■ Instructions for the task
Return nothing but the lines from the one with "brown bowling pin: 5 -> 2" through the one with "turquoise house: 4 -> 5" in the data below, word for word and without pictures.

■ Records for the exercise
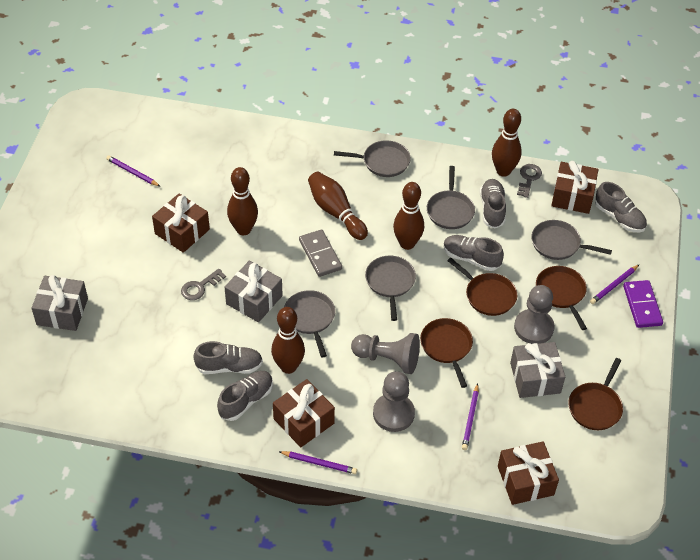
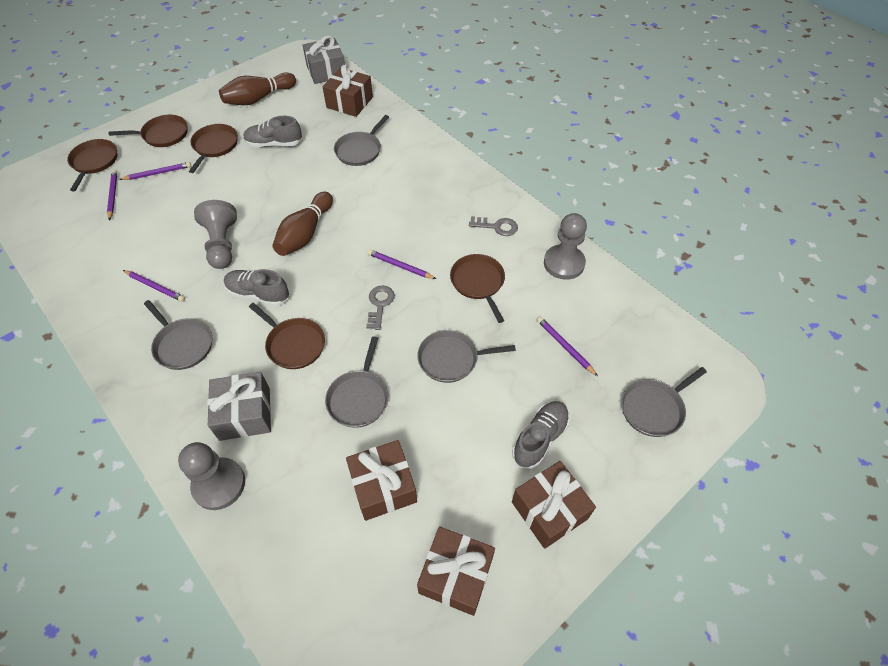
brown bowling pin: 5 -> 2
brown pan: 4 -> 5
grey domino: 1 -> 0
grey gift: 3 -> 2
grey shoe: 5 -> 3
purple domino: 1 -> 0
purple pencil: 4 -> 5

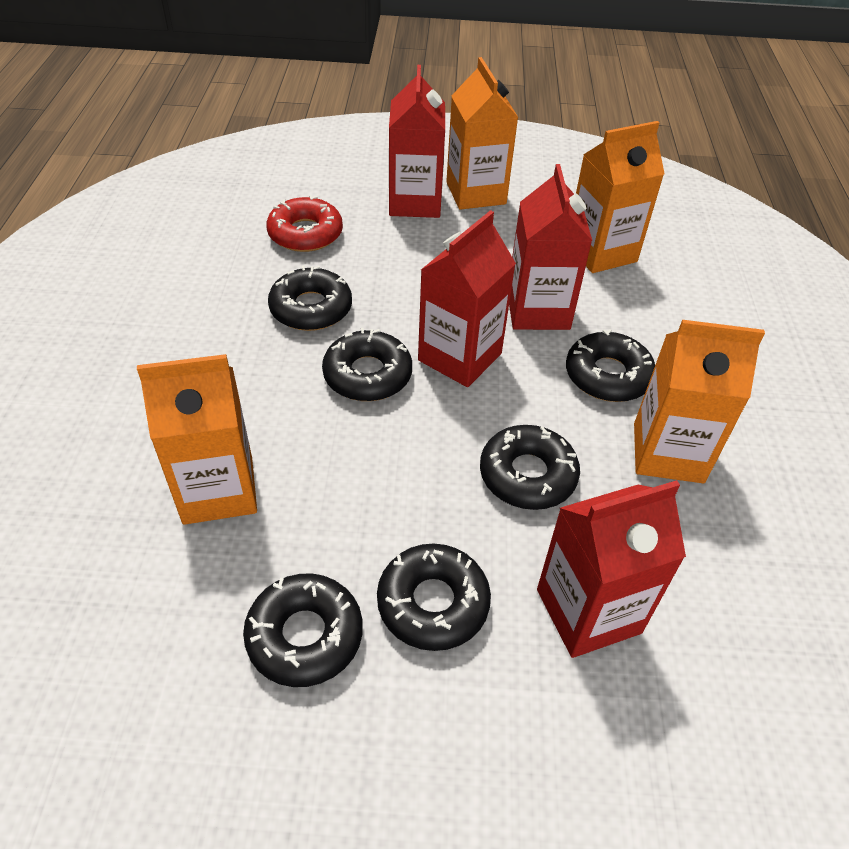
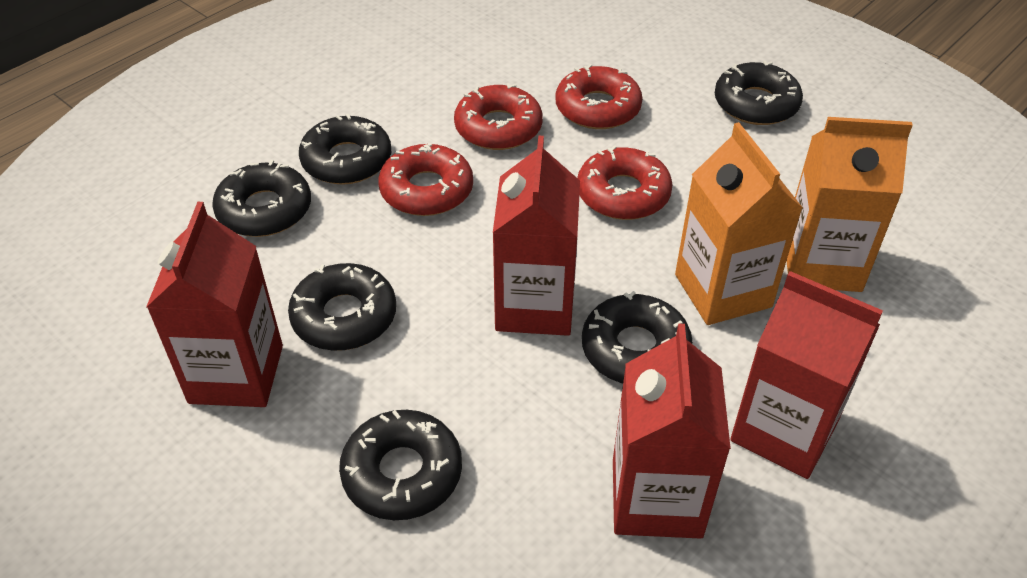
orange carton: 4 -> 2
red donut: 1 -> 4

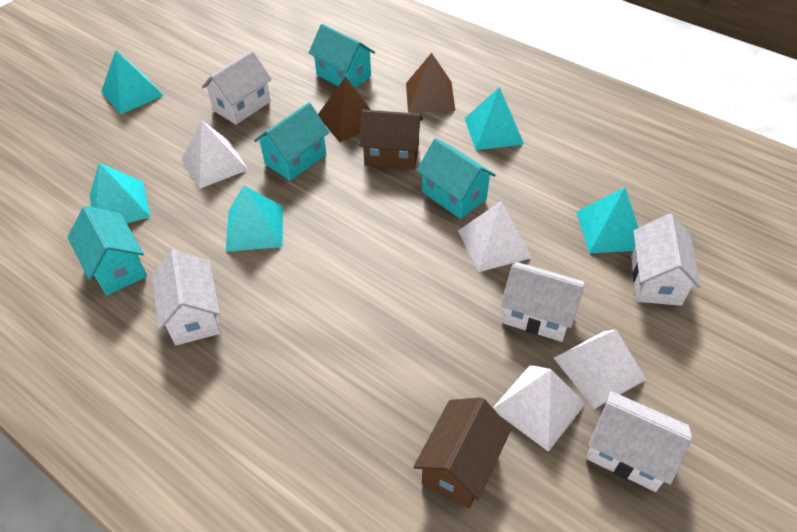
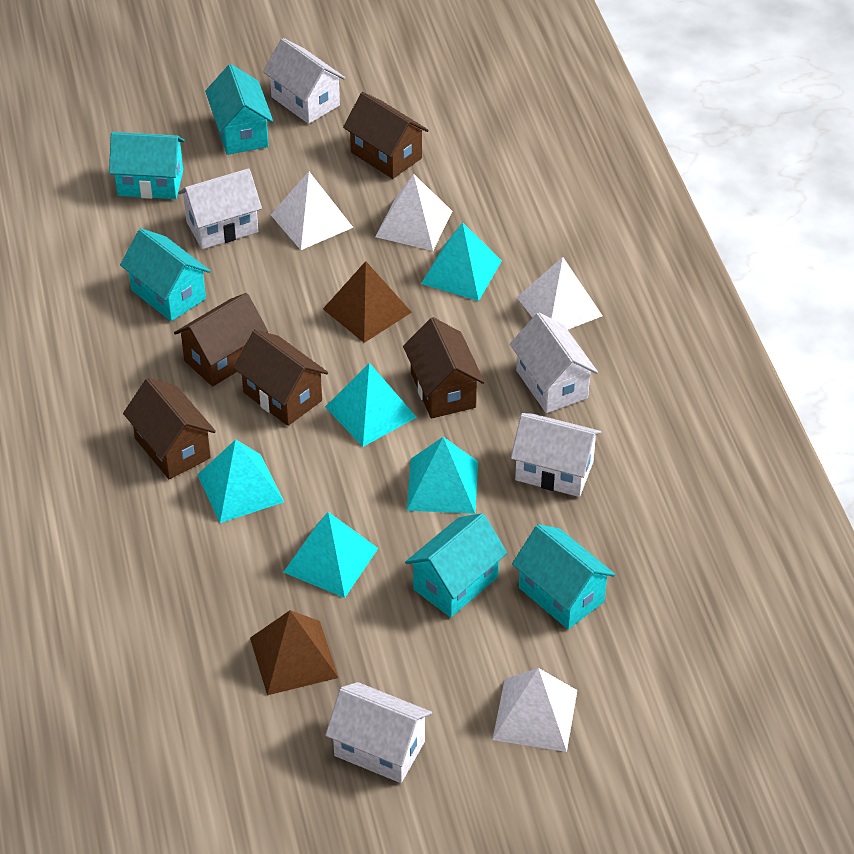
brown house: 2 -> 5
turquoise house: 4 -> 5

==

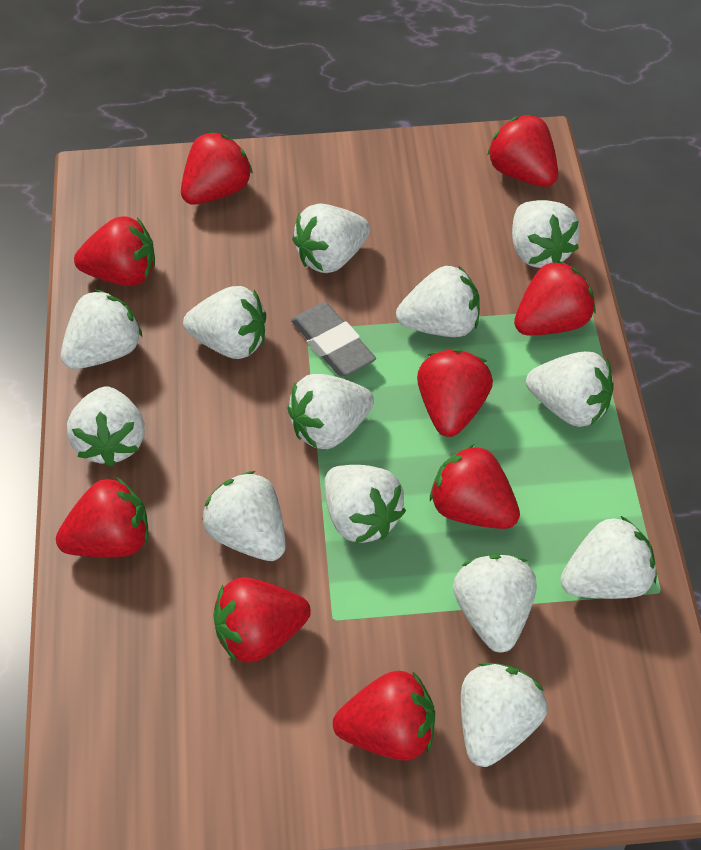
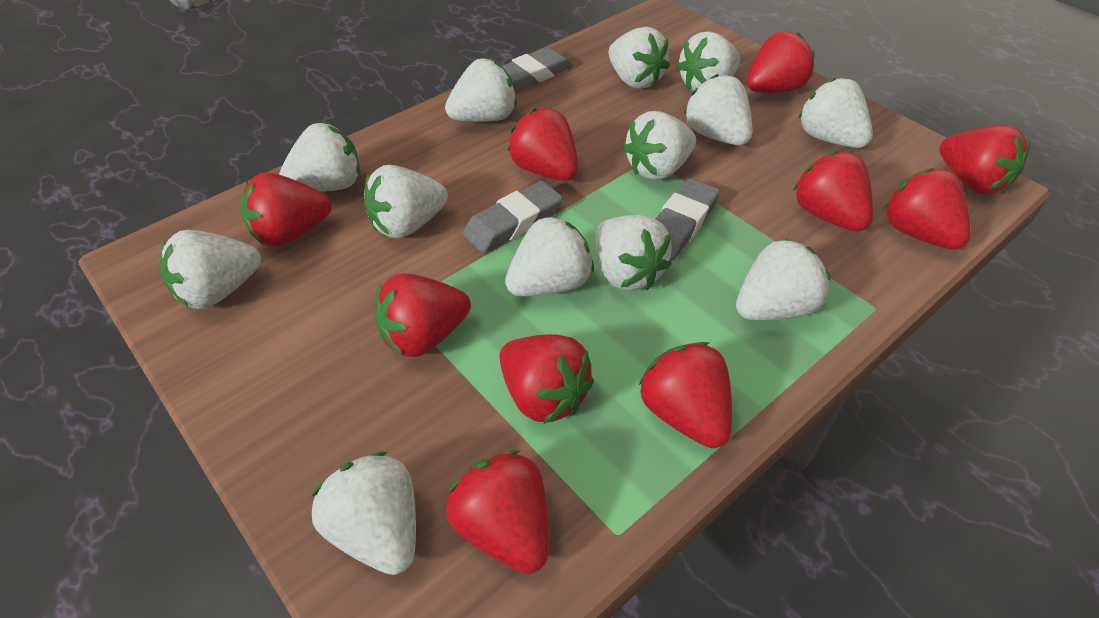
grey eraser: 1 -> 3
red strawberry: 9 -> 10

--

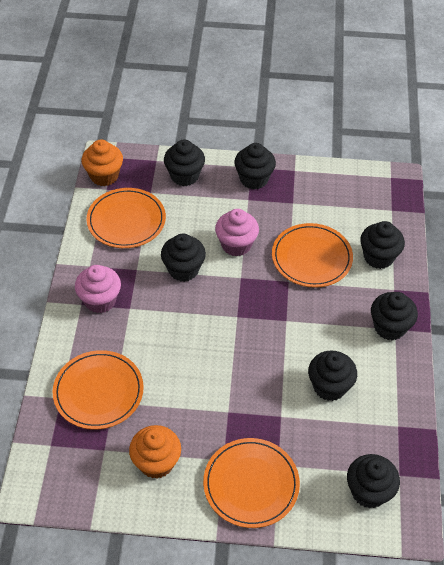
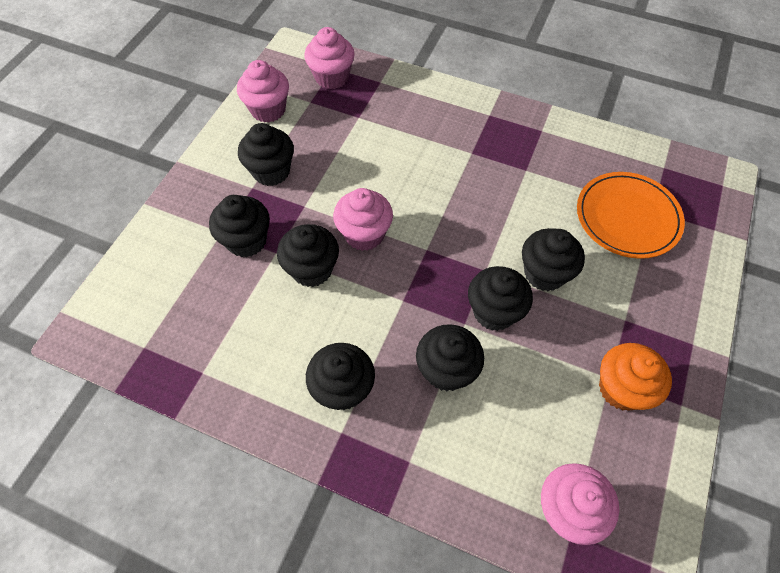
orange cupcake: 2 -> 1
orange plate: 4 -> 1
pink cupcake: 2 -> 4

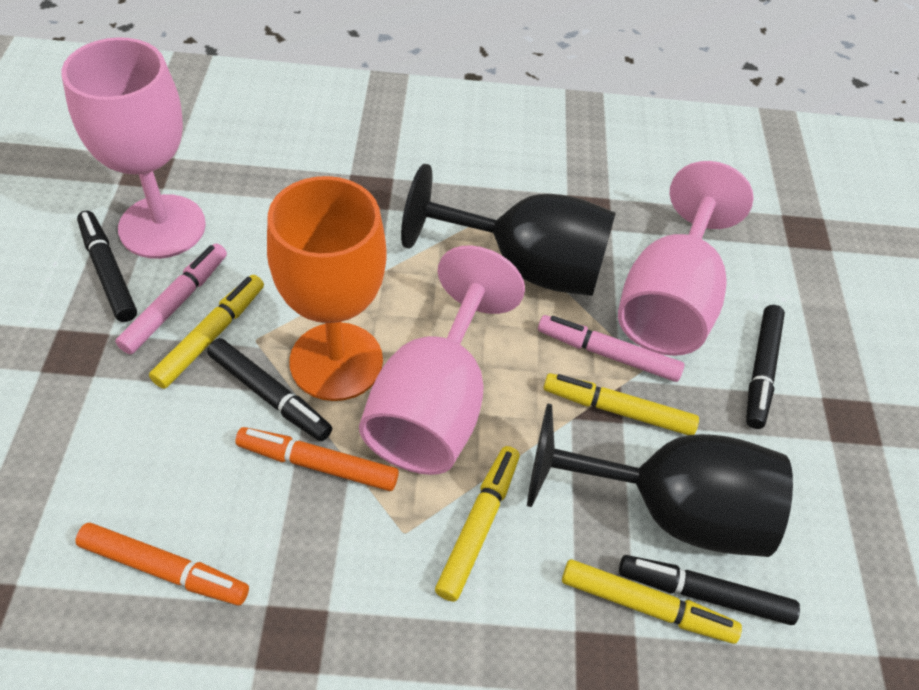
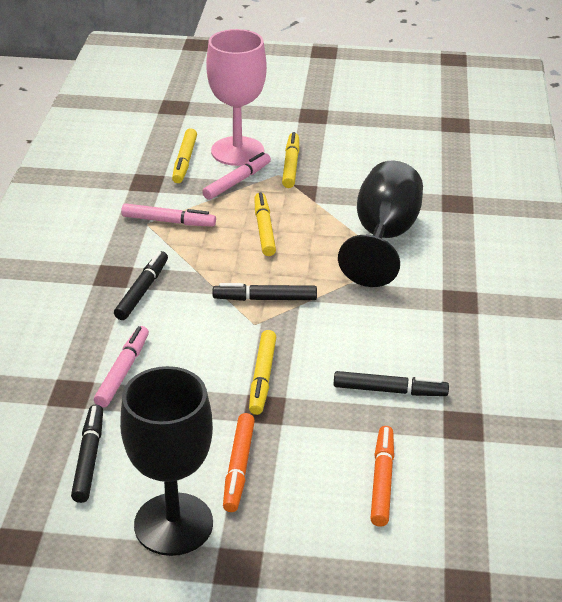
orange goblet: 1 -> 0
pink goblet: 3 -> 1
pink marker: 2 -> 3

■ Exercise answer
brown bowling pin: 5 -> 2
brown pan: 4 -> 5
grey domino: 1 -> 0
grey gift: 3 -> 2
grey shoe: 5 -> 3
purple domino: 1 -> 0
purple pencil: 4 -> 5

orange carton: 4 -> 2
red donut: 1 -> 4

brown house: 2 -> 5
turquoise house: 4 -> 5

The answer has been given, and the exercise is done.